**Work task:** Reply with one number: the count of lines in the records below that hold "large".

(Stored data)
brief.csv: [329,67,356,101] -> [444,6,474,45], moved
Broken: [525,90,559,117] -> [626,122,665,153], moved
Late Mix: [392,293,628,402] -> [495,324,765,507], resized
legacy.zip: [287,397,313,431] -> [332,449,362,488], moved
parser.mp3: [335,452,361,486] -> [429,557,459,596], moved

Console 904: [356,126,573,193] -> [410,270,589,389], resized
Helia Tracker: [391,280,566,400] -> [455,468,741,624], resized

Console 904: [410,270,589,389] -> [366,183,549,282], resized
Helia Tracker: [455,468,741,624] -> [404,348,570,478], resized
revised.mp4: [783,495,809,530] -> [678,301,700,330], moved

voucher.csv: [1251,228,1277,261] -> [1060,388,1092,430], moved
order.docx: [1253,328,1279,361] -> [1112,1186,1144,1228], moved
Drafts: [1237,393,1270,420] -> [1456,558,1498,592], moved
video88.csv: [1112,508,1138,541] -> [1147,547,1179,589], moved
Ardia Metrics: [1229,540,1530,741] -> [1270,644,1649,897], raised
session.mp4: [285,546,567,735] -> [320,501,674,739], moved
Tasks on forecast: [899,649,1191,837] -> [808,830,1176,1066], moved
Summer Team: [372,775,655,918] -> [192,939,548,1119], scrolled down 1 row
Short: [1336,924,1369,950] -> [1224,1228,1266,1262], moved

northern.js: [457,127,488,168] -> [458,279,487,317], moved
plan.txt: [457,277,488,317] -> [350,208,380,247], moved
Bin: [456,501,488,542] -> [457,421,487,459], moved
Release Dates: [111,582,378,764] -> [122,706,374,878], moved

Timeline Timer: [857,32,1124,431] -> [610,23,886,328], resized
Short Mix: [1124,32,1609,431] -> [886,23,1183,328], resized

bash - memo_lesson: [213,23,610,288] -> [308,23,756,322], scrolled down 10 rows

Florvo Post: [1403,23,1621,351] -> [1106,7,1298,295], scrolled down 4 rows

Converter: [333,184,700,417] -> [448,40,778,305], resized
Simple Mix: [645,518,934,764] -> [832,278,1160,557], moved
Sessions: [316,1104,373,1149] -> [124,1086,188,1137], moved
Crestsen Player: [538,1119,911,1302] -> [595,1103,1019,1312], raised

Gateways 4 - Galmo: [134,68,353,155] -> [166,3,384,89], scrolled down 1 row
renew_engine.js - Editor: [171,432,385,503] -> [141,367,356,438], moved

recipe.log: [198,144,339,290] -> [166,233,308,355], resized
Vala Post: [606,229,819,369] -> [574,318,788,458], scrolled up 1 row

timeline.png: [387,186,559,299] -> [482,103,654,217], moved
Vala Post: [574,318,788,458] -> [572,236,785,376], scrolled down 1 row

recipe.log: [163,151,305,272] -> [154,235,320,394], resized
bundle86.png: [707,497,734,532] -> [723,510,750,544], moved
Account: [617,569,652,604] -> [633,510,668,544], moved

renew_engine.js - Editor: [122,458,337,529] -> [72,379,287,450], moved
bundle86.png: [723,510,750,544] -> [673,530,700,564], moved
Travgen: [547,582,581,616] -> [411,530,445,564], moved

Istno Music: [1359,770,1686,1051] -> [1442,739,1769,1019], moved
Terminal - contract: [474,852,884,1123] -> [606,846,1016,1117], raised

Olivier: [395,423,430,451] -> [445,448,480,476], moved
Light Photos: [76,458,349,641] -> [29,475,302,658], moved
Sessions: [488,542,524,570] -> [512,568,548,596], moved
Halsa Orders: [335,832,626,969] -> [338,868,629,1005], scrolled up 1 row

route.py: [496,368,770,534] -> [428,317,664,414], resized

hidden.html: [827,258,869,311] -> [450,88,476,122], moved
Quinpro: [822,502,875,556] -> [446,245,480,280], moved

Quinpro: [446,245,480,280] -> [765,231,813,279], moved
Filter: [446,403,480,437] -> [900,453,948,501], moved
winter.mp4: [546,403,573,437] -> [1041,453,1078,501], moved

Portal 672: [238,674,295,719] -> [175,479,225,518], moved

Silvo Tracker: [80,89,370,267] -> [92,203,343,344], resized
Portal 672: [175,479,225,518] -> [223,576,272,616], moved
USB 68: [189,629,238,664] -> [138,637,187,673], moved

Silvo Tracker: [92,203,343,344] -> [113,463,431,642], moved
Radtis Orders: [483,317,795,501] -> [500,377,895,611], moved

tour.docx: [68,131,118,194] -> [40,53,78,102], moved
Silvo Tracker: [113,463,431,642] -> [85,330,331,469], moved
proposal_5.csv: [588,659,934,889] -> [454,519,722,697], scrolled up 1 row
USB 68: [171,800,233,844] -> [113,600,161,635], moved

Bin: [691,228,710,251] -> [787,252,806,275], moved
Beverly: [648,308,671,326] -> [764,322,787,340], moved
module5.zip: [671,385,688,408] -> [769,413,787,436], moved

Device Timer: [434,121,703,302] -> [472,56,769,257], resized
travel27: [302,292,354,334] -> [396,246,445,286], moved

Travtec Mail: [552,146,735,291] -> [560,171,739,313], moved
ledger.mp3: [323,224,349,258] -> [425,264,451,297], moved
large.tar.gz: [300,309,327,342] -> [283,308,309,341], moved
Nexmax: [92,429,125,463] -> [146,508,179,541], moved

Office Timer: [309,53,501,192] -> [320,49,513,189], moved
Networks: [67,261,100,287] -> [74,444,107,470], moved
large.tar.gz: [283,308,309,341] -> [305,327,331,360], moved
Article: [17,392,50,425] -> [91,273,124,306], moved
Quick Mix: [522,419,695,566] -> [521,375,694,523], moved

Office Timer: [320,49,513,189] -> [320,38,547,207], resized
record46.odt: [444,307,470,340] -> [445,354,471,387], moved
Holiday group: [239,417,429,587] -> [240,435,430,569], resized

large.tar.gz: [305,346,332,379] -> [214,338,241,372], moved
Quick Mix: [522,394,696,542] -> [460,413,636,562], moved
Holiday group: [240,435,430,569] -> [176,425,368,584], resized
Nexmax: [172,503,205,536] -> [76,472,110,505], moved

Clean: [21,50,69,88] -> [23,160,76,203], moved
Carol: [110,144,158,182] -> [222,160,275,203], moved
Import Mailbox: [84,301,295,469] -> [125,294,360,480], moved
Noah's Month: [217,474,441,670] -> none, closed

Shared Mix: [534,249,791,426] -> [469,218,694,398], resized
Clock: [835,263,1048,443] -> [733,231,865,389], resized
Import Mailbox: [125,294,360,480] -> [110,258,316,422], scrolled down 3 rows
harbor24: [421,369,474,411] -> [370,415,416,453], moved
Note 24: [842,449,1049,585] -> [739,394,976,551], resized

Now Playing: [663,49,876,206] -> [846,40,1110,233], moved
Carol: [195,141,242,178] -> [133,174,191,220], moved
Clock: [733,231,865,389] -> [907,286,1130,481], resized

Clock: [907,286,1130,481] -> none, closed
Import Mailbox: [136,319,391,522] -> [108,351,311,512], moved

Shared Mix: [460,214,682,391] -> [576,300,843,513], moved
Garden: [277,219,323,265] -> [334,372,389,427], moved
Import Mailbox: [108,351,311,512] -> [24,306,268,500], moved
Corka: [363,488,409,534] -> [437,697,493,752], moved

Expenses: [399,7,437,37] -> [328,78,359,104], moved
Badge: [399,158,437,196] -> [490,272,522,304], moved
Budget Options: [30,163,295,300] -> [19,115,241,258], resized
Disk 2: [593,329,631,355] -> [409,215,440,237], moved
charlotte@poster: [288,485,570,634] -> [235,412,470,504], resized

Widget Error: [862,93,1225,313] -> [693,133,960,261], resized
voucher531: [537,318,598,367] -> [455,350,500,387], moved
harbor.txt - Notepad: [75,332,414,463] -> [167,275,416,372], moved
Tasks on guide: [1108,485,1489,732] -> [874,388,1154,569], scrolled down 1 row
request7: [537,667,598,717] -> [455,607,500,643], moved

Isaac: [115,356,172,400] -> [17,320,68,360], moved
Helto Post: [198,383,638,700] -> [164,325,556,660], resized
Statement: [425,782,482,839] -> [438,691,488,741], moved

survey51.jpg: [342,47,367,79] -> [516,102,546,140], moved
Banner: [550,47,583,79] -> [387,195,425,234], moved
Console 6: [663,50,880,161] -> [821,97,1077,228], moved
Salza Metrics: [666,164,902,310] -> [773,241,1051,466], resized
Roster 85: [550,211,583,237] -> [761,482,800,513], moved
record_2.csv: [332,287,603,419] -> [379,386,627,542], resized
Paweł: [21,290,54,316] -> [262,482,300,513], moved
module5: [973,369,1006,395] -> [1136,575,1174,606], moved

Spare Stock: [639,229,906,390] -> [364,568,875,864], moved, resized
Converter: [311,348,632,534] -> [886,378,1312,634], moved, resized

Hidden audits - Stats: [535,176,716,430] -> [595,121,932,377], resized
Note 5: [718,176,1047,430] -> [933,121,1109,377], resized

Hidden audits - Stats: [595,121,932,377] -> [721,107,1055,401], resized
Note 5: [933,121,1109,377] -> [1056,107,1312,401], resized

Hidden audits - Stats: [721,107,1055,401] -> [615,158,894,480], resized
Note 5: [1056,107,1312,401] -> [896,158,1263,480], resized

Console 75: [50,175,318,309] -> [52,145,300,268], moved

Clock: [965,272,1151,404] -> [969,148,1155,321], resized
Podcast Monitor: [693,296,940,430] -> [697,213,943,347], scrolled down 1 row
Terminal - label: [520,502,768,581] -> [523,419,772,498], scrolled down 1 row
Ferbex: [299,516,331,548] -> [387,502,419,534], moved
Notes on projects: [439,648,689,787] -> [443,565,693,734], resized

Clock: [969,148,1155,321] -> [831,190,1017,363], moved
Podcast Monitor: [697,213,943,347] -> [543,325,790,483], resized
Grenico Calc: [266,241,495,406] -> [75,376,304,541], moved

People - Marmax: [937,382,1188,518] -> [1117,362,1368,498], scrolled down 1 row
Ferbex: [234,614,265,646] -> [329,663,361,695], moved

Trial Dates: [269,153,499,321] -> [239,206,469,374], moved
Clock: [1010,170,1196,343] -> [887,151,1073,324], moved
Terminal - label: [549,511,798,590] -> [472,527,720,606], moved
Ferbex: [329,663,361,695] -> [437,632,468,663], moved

**Task result:** 3